**Instructions for the task:** Reproduce exactly, and only, the lines below from the one containing "orange round brick" through the one containing "white brick H6".

**Material provided:**
↓
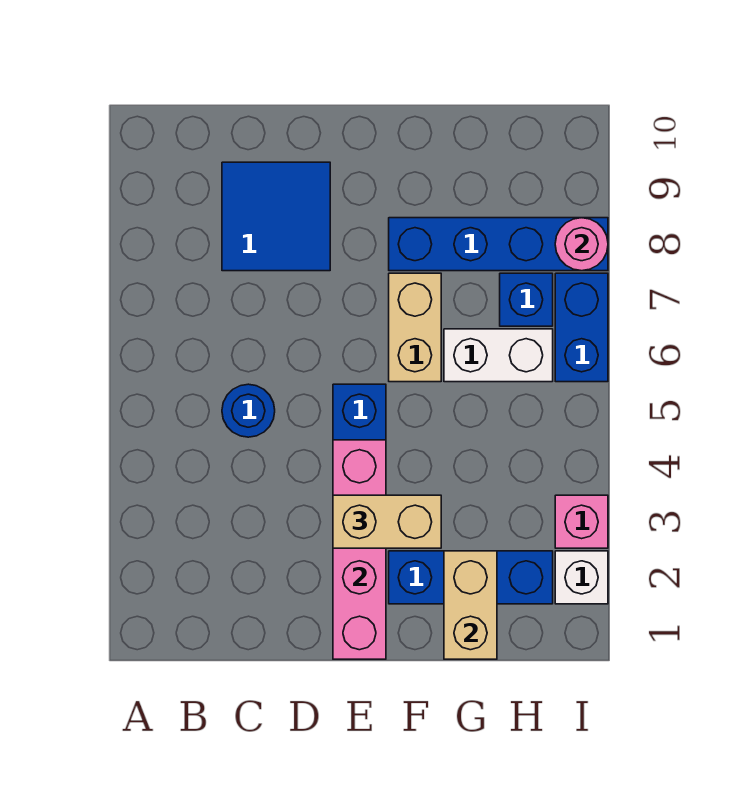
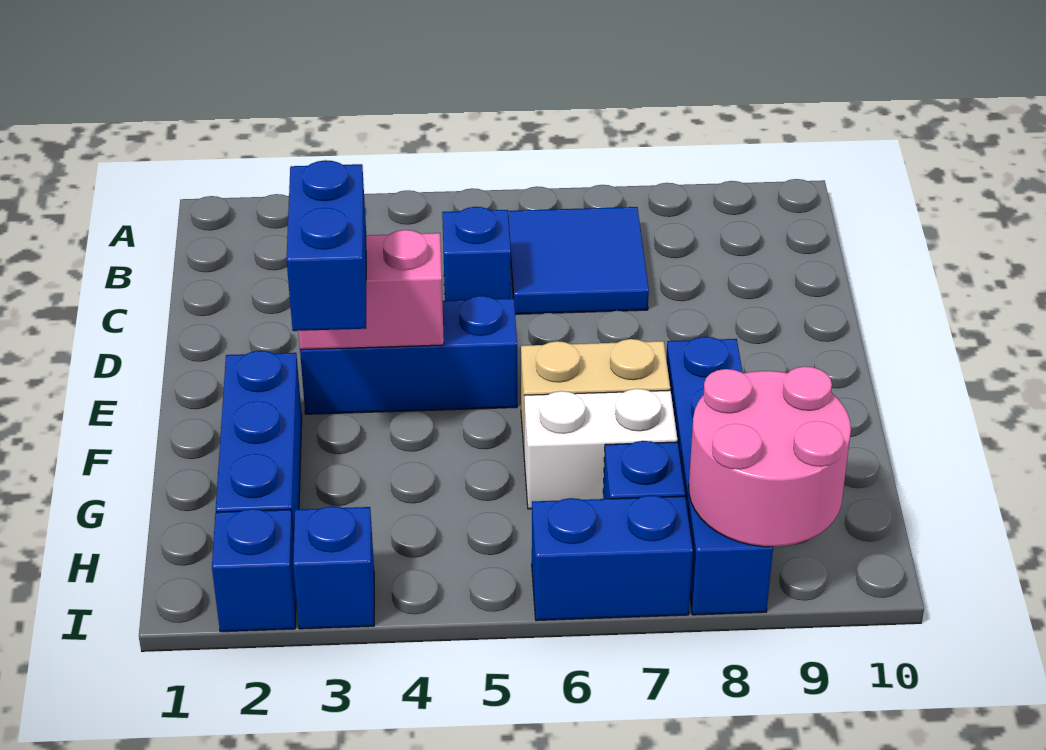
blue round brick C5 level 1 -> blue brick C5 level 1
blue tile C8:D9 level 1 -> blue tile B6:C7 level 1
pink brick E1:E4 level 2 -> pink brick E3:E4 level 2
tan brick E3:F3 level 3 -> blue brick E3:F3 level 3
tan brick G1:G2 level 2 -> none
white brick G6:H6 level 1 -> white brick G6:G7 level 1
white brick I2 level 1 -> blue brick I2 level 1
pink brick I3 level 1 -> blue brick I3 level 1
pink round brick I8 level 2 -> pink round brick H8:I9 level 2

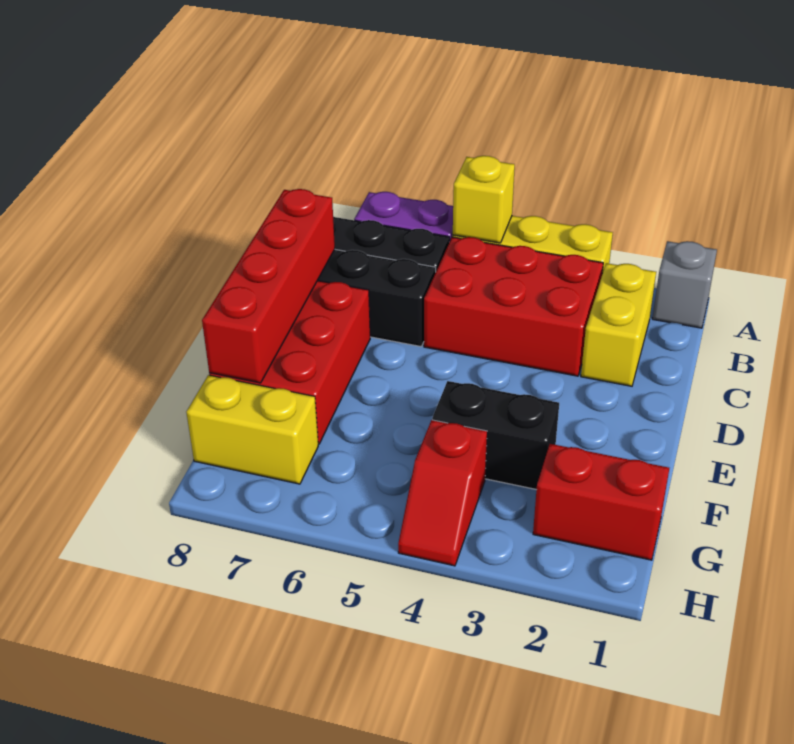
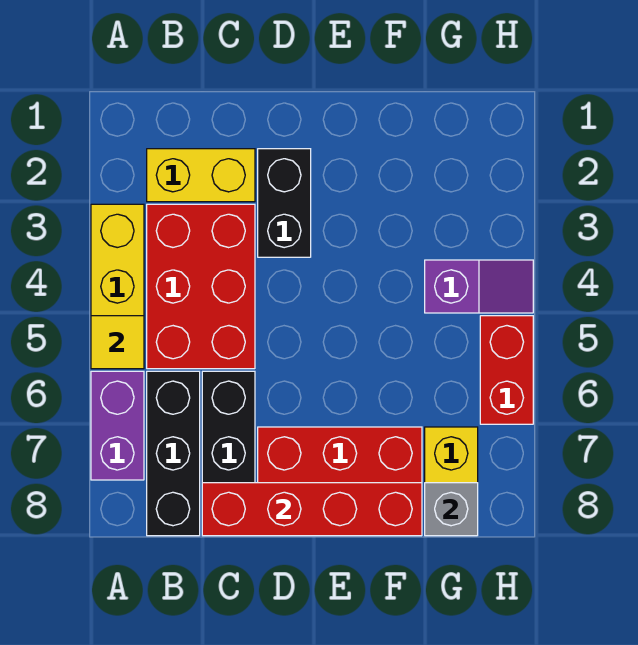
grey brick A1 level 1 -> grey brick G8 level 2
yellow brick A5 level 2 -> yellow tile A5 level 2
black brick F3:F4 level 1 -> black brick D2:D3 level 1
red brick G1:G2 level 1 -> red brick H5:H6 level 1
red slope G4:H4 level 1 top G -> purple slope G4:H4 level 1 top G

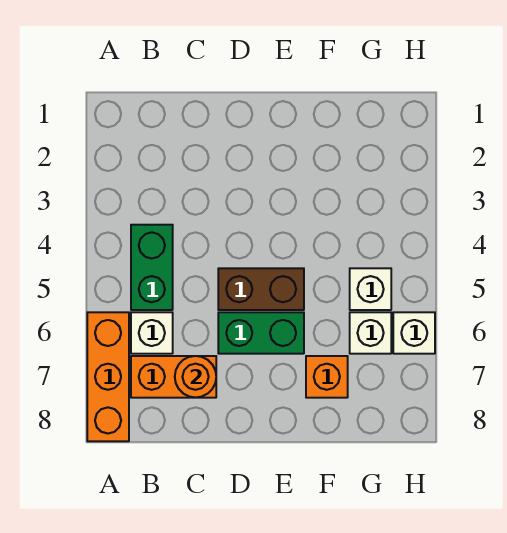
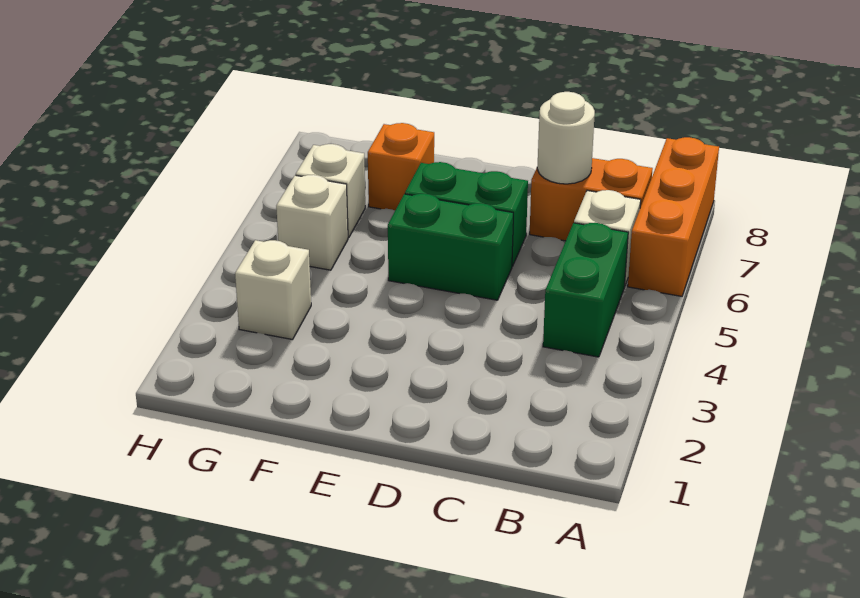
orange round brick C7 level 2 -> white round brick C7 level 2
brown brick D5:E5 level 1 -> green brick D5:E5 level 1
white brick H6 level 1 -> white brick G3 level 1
↑
↓
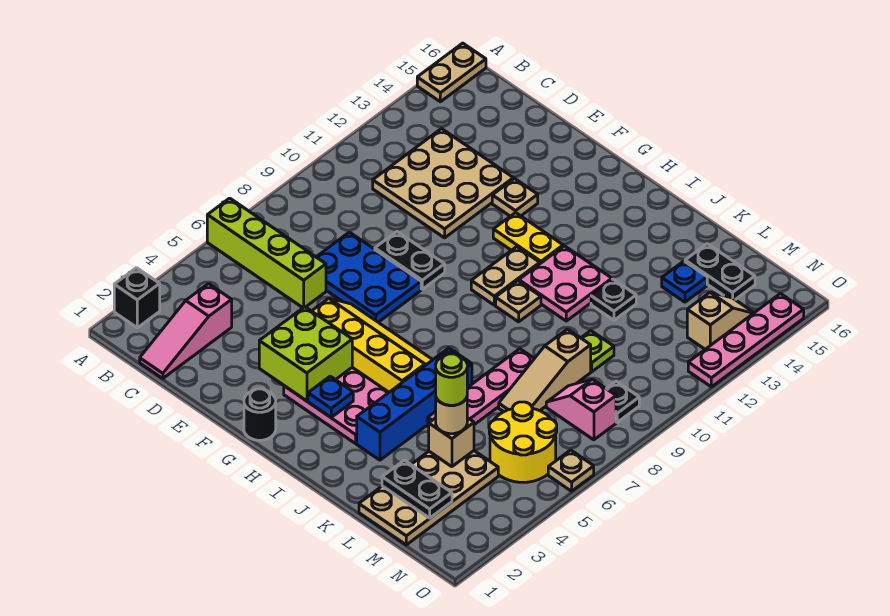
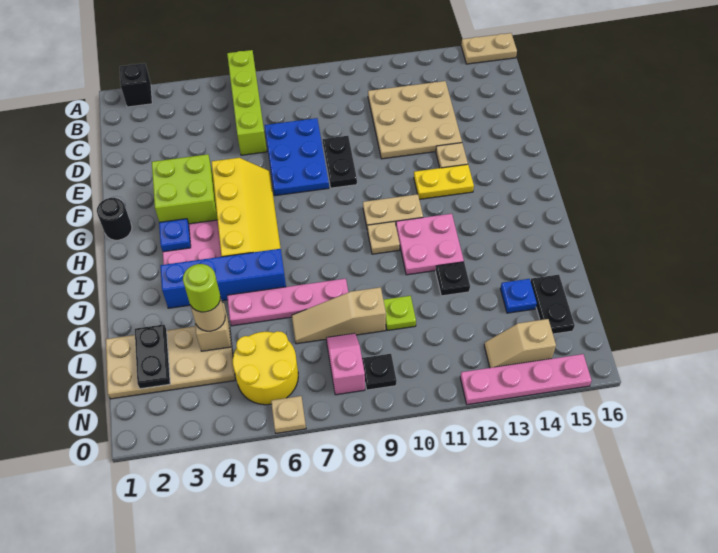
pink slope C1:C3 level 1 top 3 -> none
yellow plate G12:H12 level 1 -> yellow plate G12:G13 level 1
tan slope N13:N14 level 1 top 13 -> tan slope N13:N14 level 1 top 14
↑
↓
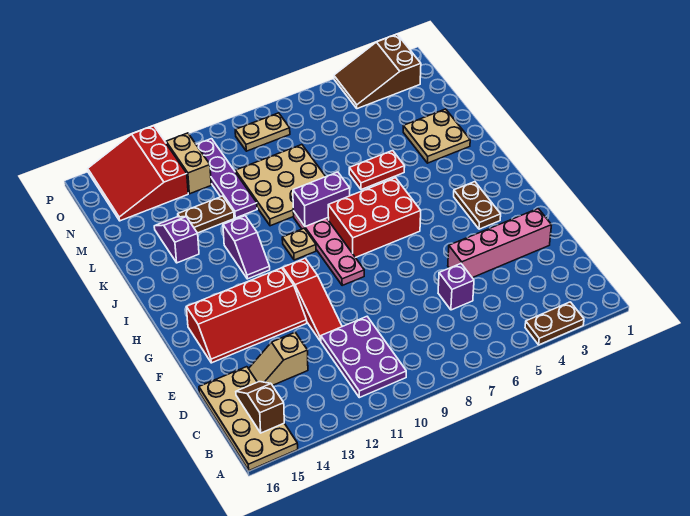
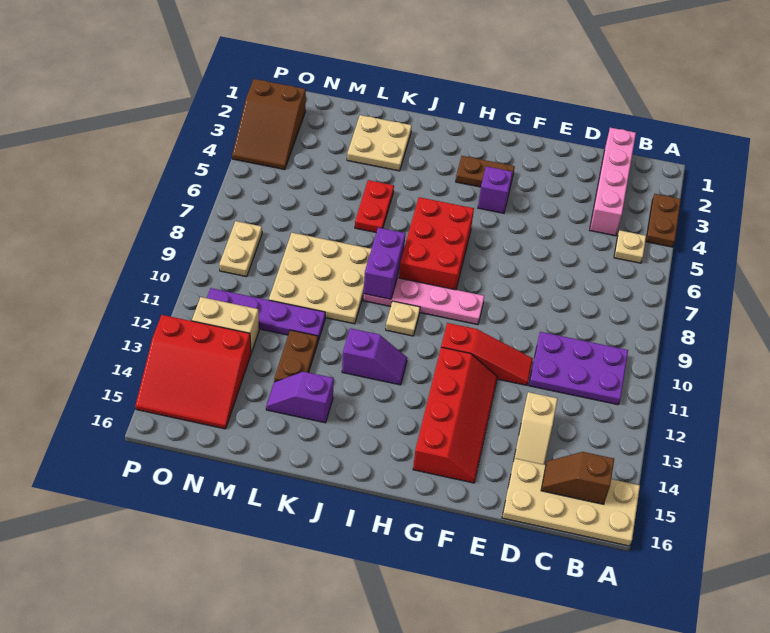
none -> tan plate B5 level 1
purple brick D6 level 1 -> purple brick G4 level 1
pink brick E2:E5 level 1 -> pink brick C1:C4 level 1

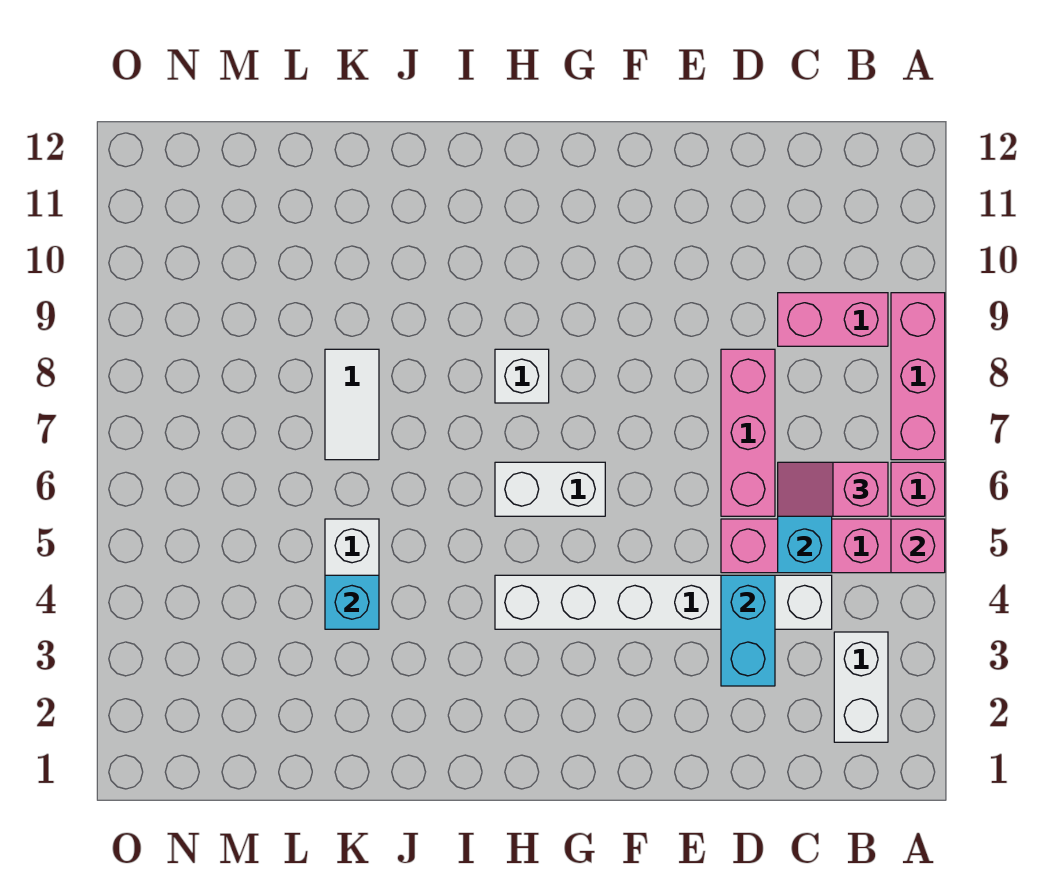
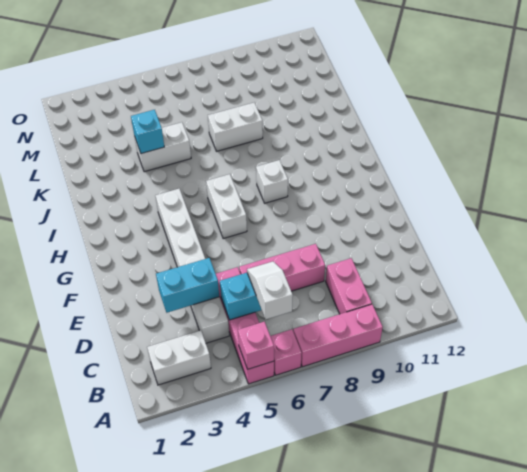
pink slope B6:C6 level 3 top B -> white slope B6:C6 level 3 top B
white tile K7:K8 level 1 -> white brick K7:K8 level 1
↑
**Task result:**
orange round brick C7 level 2 -> white round brick C7 level 2
brown brick D5:E5 level 1 -> green brick D5:E5 level 1
white brick H6 level 1 -> white brick G3 level 1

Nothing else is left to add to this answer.